Task details:
Only some lines are wanted. Transcribe, exactly, the lines below from the line with "purple capsule [804,186,841,222]" up to and including the line with "grey cylinder [275,290,334,360] -> none".

Content starts

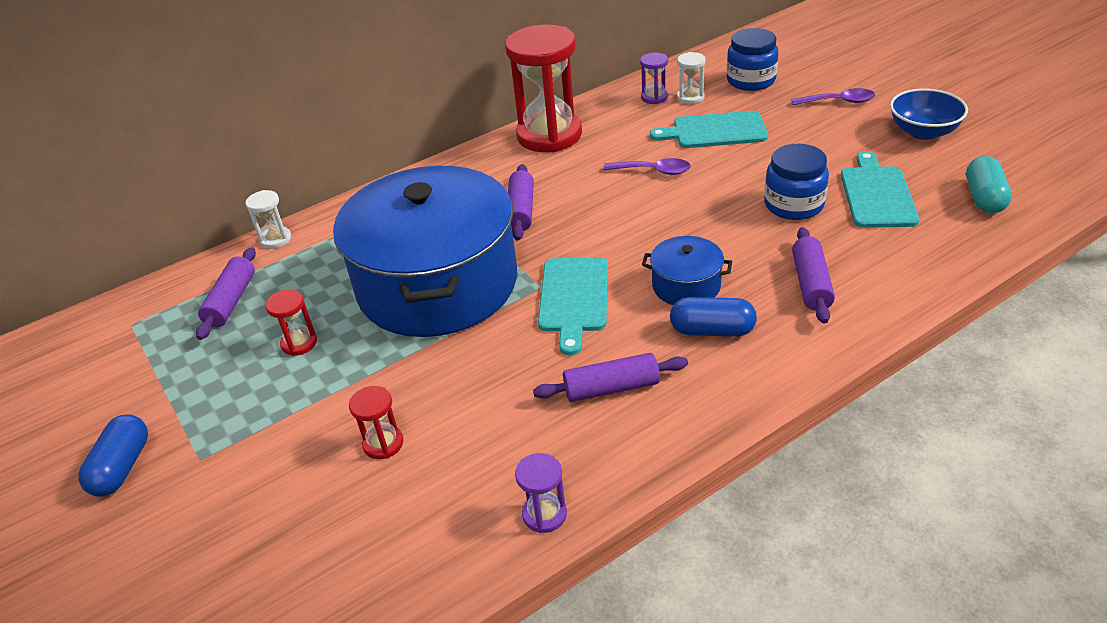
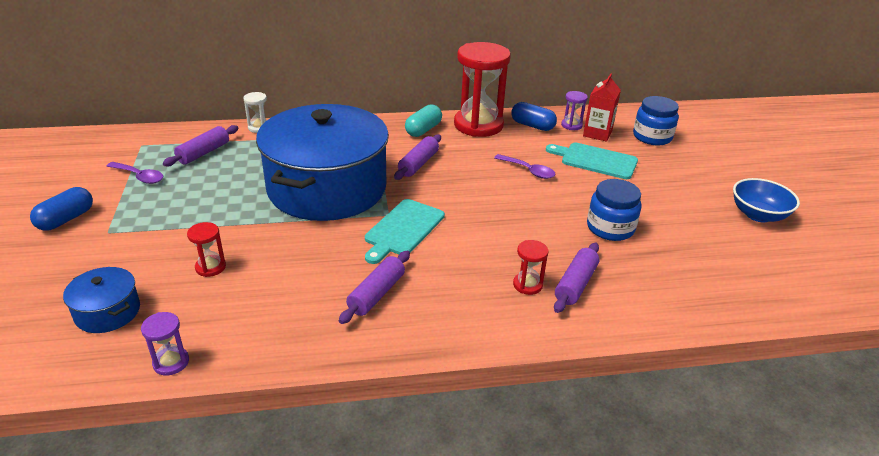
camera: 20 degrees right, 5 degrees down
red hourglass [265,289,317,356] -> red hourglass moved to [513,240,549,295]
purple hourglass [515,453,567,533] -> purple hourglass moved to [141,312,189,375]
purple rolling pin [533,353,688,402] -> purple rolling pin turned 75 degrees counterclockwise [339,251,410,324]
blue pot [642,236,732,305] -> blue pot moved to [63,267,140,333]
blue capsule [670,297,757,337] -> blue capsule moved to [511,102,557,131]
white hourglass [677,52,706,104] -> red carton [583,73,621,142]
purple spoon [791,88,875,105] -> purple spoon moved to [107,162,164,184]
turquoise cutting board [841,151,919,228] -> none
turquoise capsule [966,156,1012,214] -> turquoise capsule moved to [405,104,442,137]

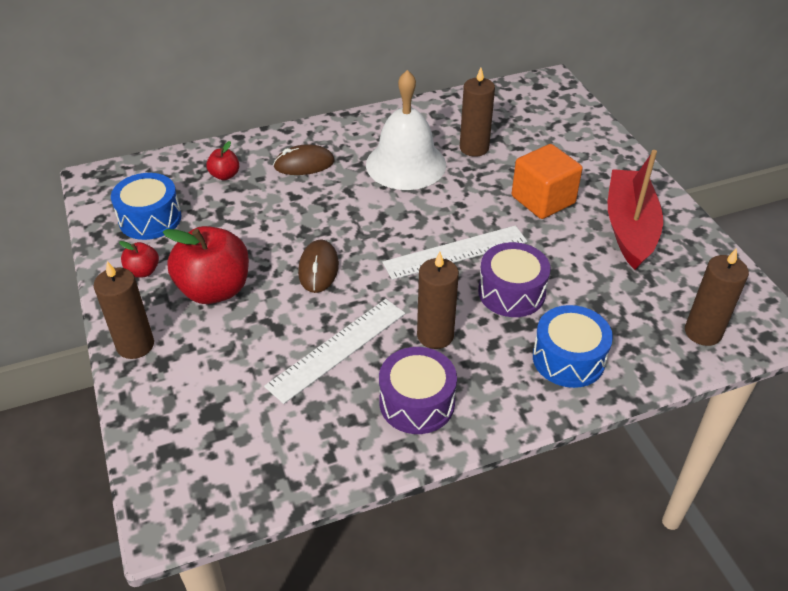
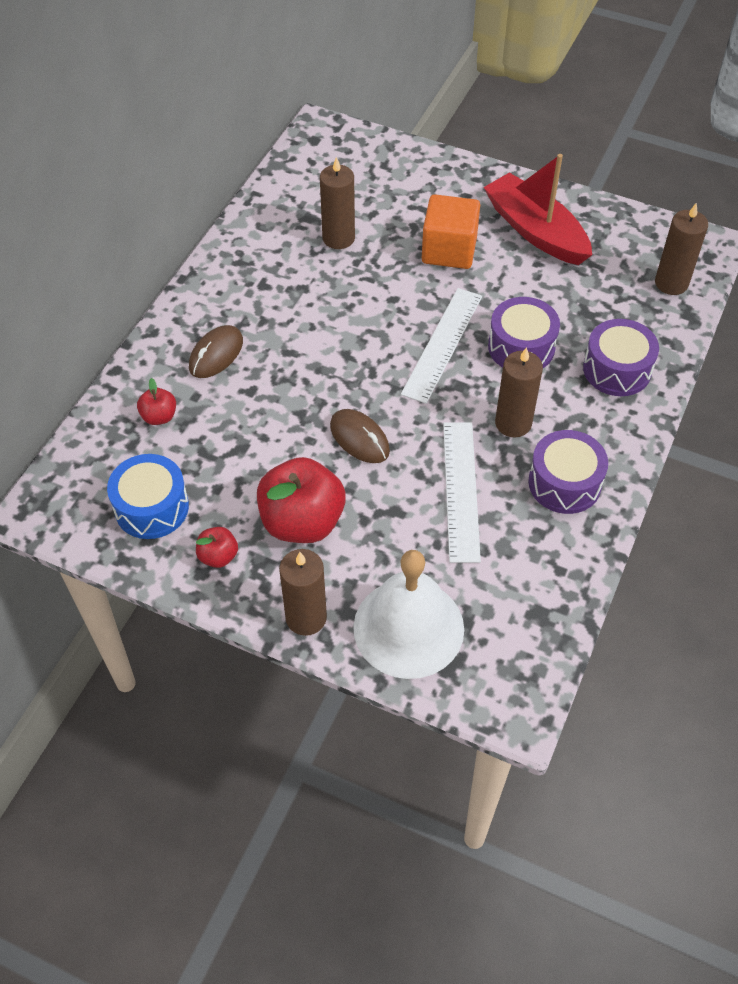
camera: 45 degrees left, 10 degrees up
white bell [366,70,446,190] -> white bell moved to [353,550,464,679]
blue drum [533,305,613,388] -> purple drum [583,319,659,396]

Content ends
Content starts

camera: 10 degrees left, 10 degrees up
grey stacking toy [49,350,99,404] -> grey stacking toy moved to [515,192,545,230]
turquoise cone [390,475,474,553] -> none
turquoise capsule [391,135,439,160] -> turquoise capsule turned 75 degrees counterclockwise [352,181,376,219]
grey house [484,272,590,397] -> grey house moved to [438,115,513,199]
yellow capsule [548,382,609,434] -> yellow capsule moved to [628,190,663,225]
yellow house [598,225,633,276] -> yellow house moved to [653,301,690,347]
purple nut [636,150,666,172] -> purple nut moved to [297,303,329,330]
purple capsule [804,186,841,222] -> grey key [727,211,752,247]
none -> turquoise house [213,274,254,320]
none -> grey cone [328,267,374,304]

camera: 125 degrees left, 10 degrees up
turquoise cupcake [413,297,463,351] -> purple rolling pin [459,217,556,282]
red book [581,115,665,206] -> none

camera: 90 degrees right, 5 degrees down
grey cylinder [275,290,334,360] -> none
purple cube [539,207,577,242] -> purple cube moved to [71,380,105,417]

Content ends
Content starts

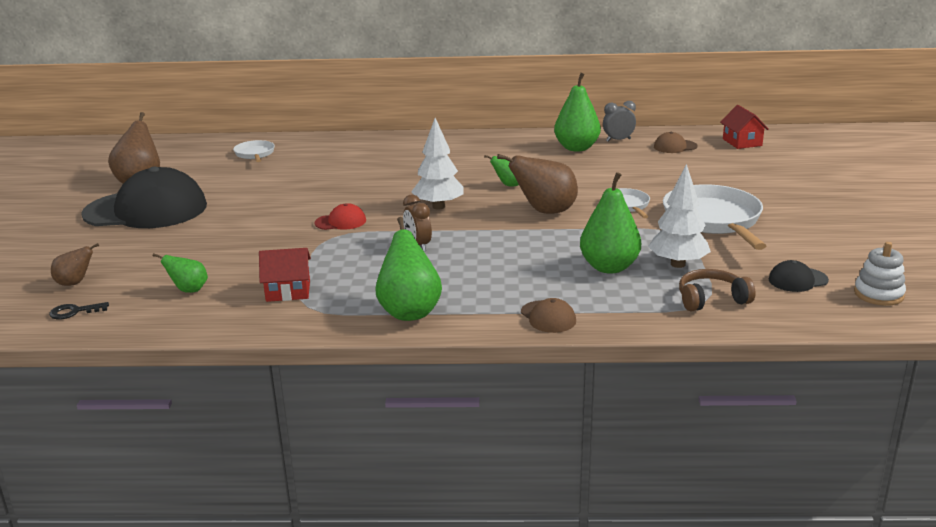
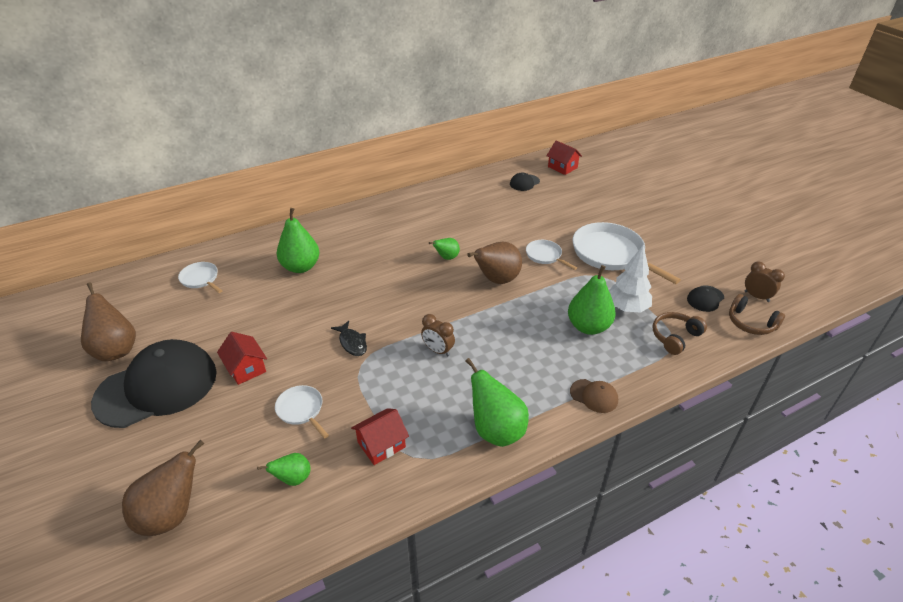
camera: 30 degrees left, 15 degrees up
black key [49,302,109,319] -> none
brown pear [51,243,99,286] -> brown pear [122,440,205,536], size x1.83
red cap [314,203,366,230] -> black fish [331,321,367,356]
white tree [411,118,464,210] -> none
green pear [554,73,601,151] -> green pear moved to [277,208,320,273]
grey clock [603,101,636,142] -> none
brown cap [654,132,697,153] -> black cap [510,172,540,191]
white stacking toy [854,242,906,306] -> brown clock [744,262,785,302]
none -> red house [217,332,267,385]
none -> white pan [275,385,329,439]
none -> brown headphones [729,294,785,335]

Content ends

Exercise solution:
purple capsule [804,186,841,222] -> grey key [727,211,752,247]
none -> turquoise house [213,274,254,320]
none -> grey cone [328,267,374,304]

camera: 125 degrees left, 10 degrees up
turquoise cupcake [413,297,463,351] -> purple rolling pin [459,217,556,282]
red book [581,115,665,206] -> none

camera: 90 degrees right, 5 degrees down
grey cylinder [275,290,334,360] -> none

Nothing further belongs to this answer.